> _Exercise prompt_
The answer must be an exact copy of every entry, with no pictures in it.

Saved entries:
----

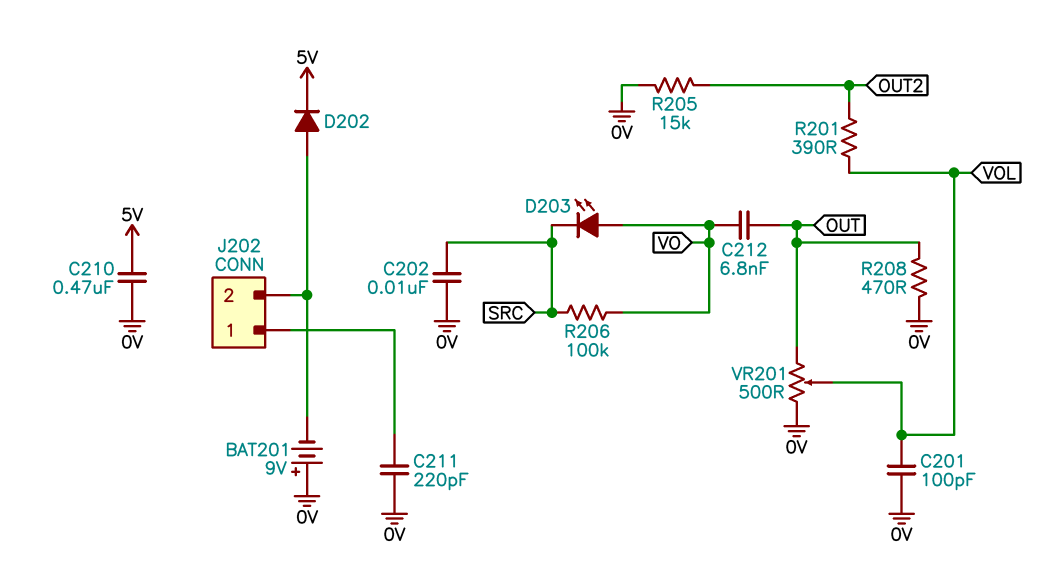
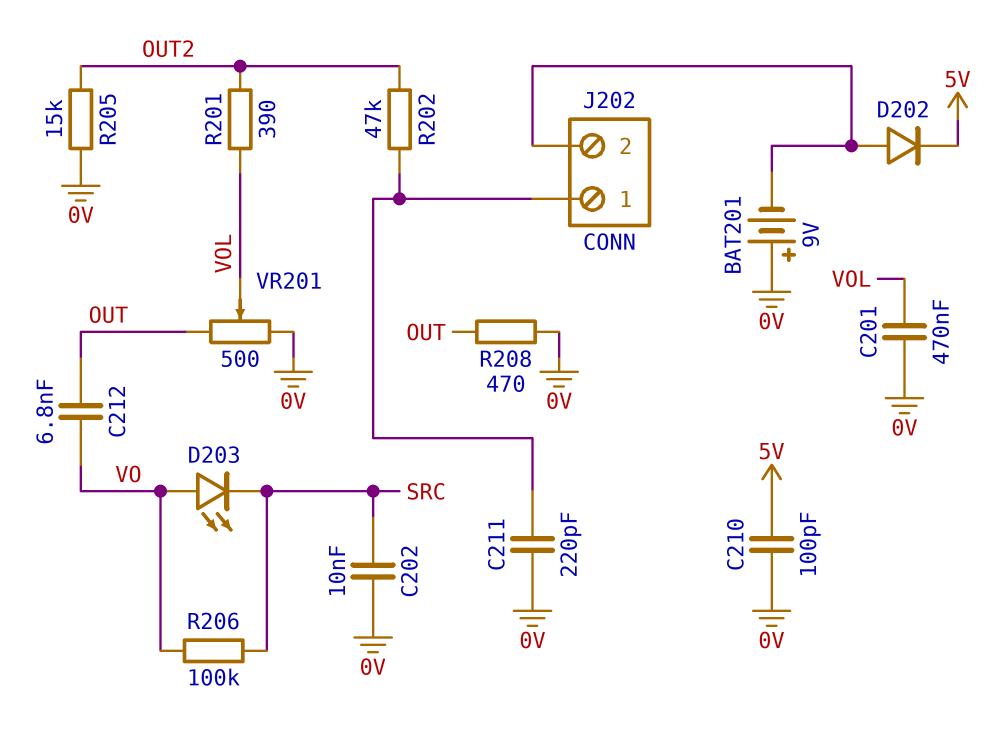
C201: 100pF (0V, VOL) -> 470nF (0V, VOL)
C210: 470nF (0V, 5V) -> 100pF (0V, 5V)
R202: none -> 47k (J202/1, OUT2)

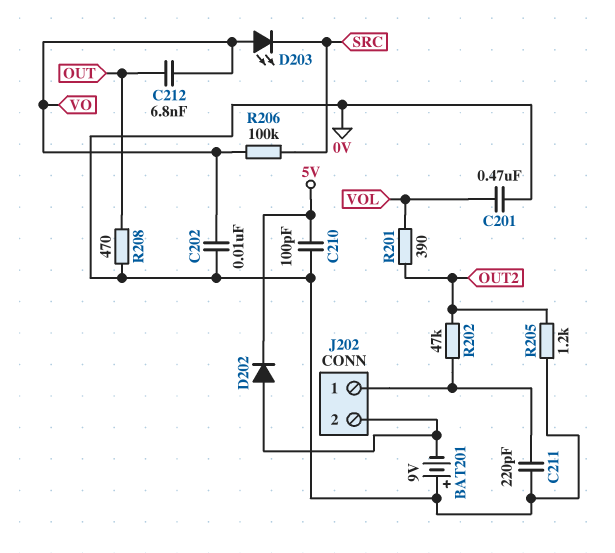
C202: 10nF (0V, SRC) -> 10nF (0V, VO)
R205: 15k (0V, OUT2) -> 1.2k (0V, OUT2)
VR201: 500 (0V, OUT, wiper VOL) -> none

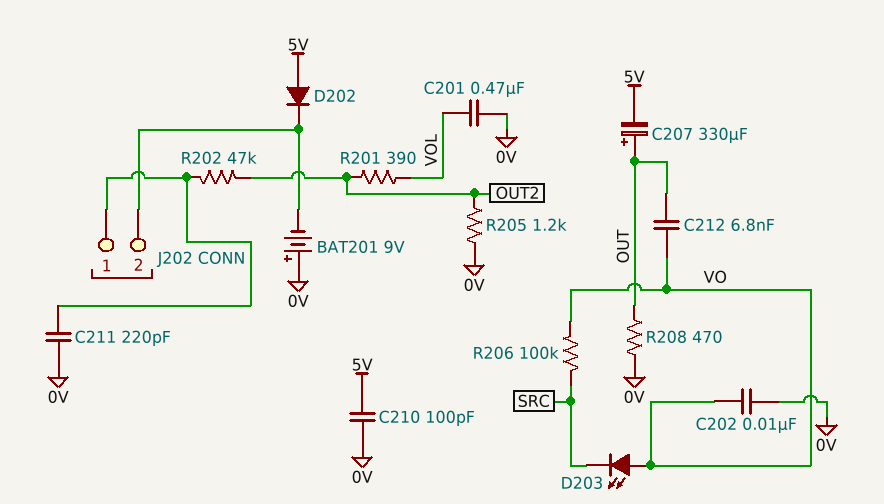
C207: none -> 330uF (plus OUT, minus 5V)
D202: diode (A J202/2, K 5V) -> diode (A 5V, K J202/2)

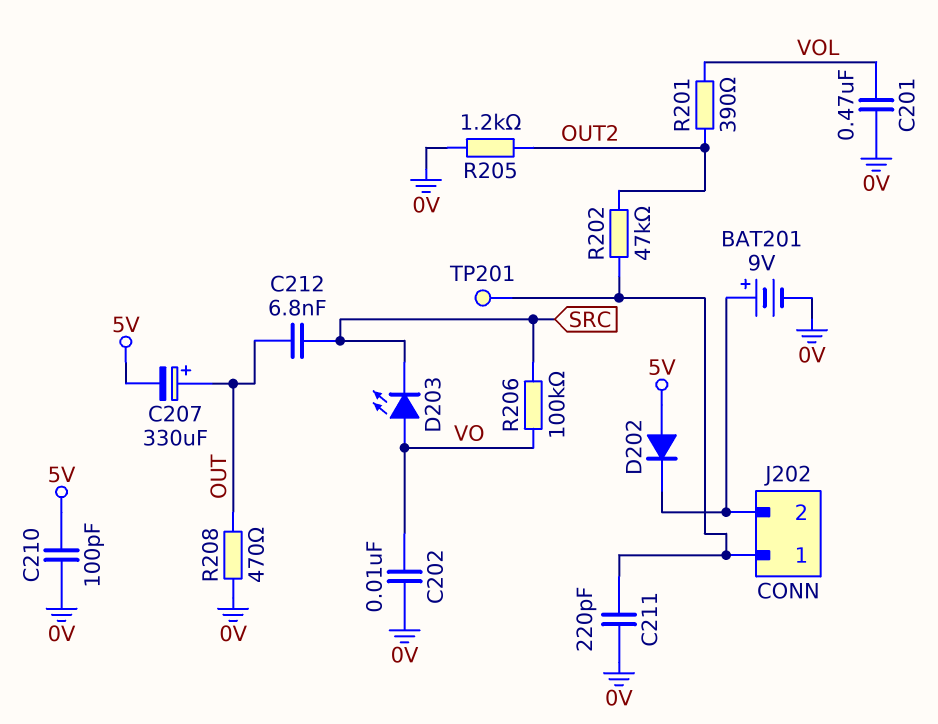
BAT201: 9V (plus 0V, minus J202/2) -> 9V (plus J202/2, minus 0V)
C212: 6.8nF (OUT, VO) -> 6.8nF (OUT, SRC)
TP201: none -> test point (J202/1)

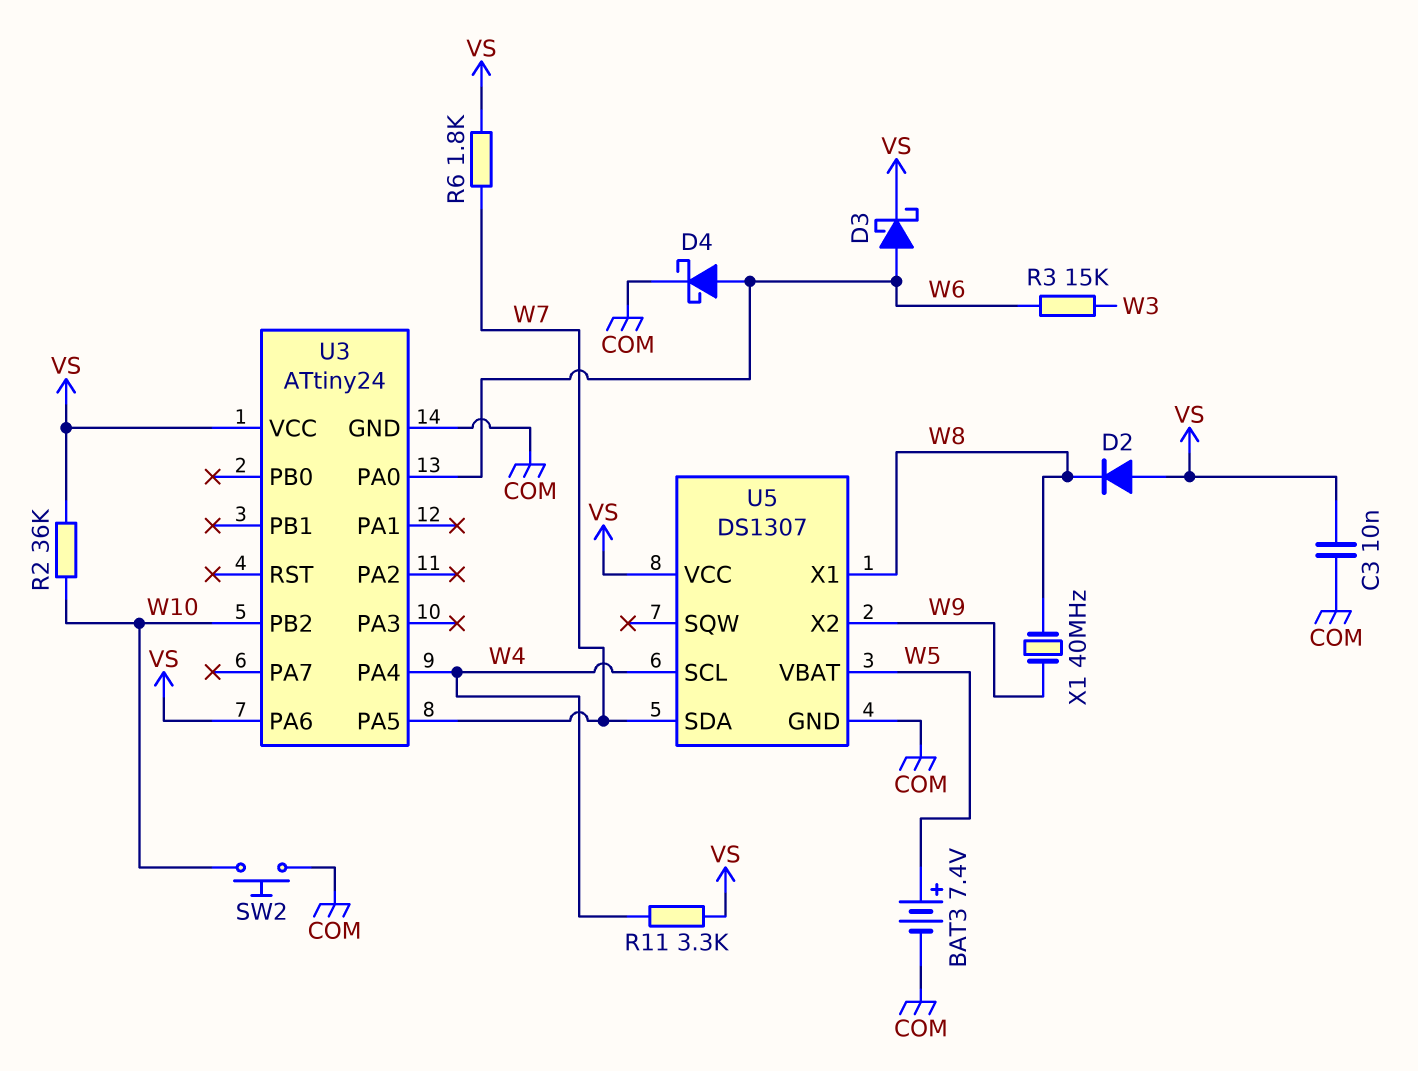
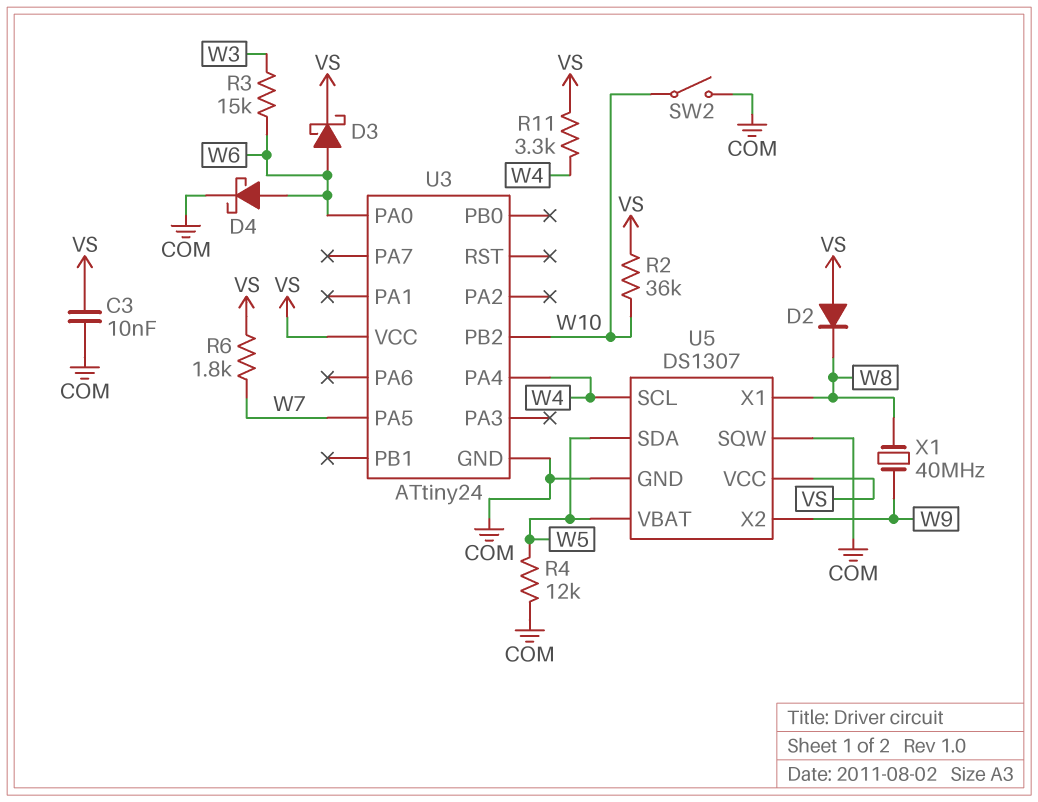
BAT3: 7.4V (plus W5, minus COM) -> none
R4: none -> 12k (COM, W5)
SW2: button (COM, W10) -> switch (COM, W10)
U3 pin PA6: VS -> none
U5 pin SDA: W7 -> W5
U5 pin SQW: none -> COM

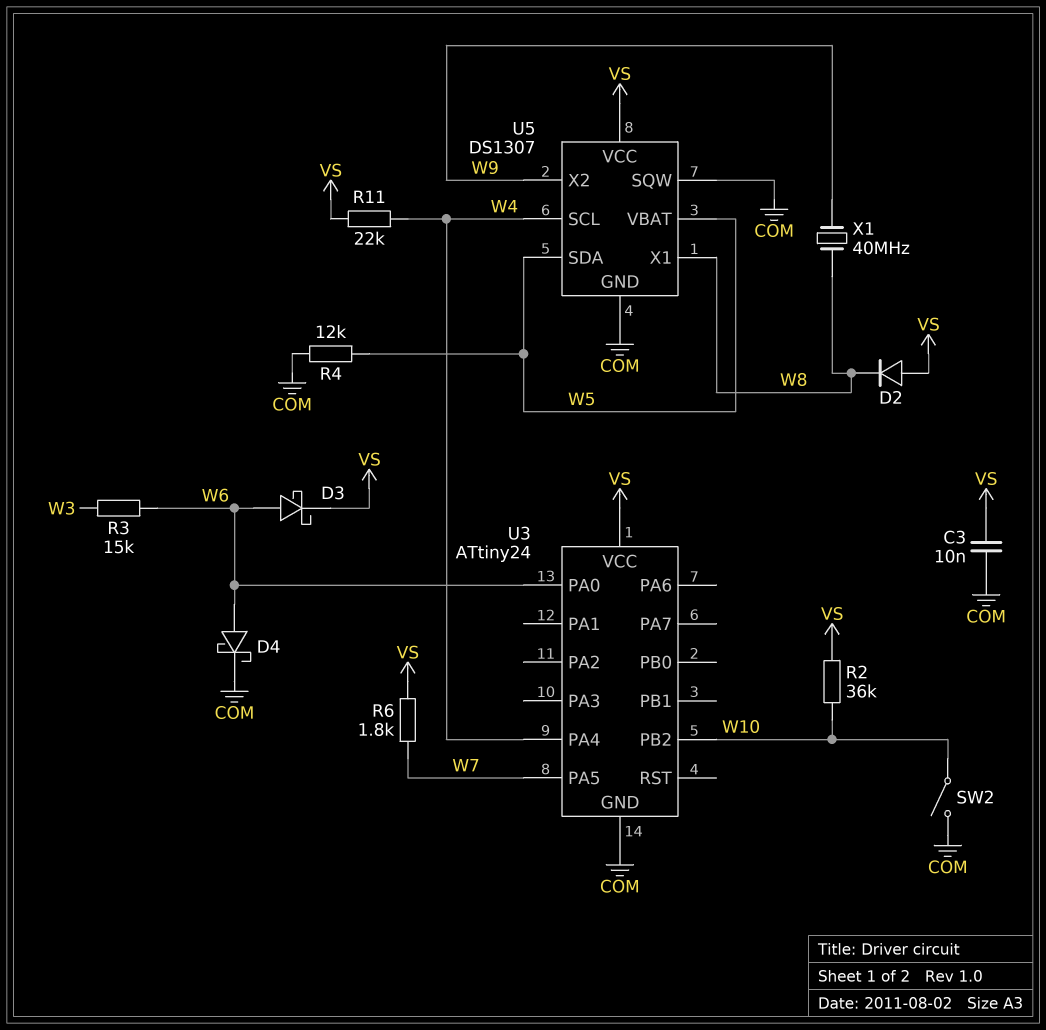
R11: 3.3k (VS, W4) -> 22k (VS, W4)

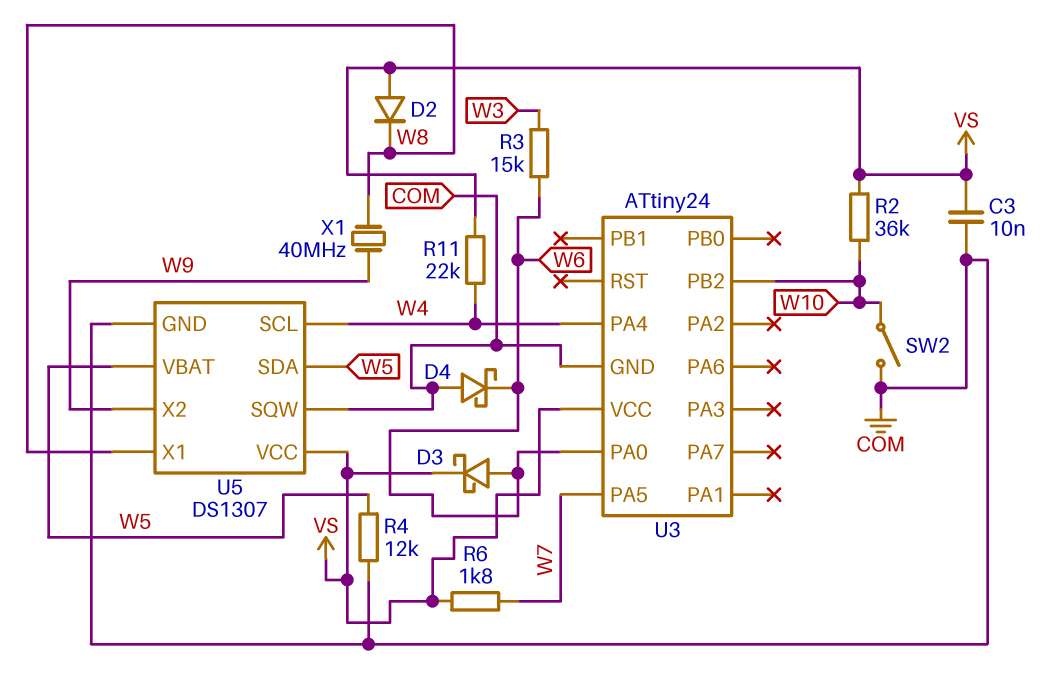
D4: schottky (A W6, K COM) -> schottky (A COM, K W6)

----

> _Solution_
C201: 100pF (0V, VOL) -> 470nF (0V, VOL)
C210: 470nF (0V, 5V) -> 100pF (0V, 5V)
R202: none -> 47k (J202/1, OUT2)

C202: 10nF (0V, SRC) -> 10nF (0V, VO)
R205: 15k (0V, OUT2) -> 1.2k (0V, OUT2)
VR201: 500 (0V, OUT, wiper VOL) -> none

C207: none -> 330uF (plus OUT, minus 5V)
D202: diode (A J202/2, K 5V) -> diode (A 5V, K J202/2)

BAT201: 9V (plus 0V, minus J202/2) -> 9V (plus J202/2, minus 0V)
C212: 6.8nF (OUT, VO) -> 6.8nF (OUT, SRC)
TP201: none -> test point (J202/1)

BAT3: 7.4V (plus W5, minus COM) -> none
R4: none -> 12k (COM, W5)
SW2: button (COM, W10) -> switch (COM, W10)
U3 pin PA6: VS -> none
U5 pin SDA: W7 -> W5
U5 pin SQW: none -> COM

R11: 3.3k (VS, W4) -> 22k (VS, W4)

D4: schottky (A W6, K COM) -> schottky (A COM, K W6)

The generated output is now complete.